Start of Source data
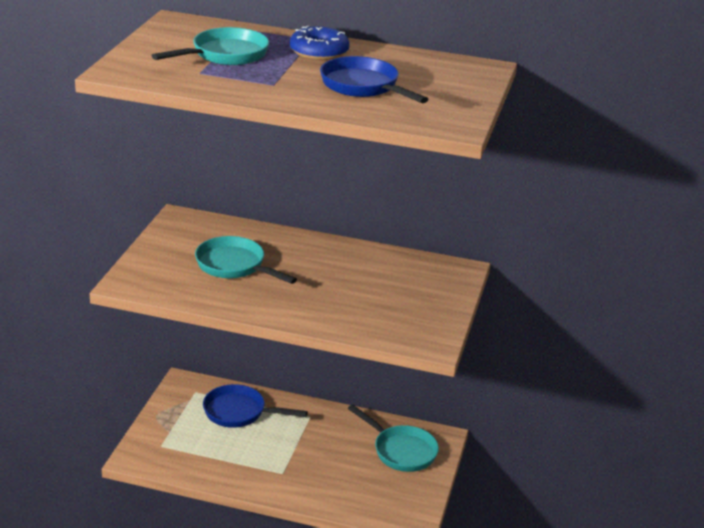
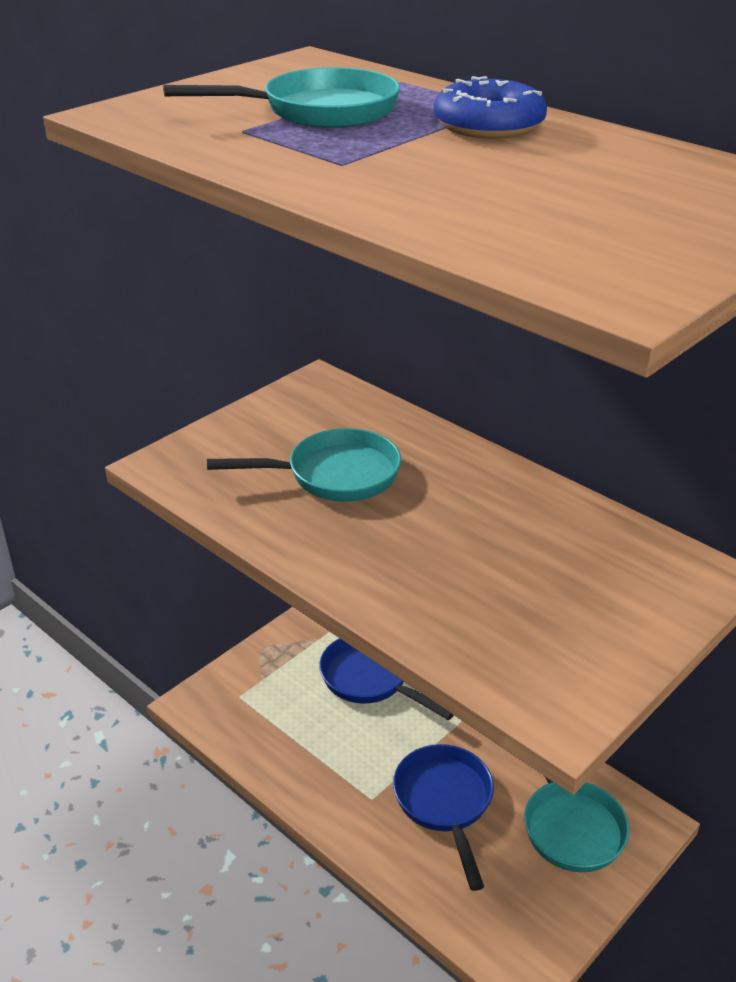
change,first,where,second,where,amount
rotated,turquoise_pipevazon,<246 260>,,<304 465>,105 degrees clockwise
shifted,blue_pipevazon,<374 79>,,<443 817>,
End of Source data
» **Your objective**
Restate each line above exactly, keeping pictures out.

» **Problem solution**
change,first,where,second,where,amount
rotated,turquoise_pipevazon,<246 260>,,<304 465>,105 degrees clockwise
shifted,blue_pipevazon,<374 79>,,<443 817>,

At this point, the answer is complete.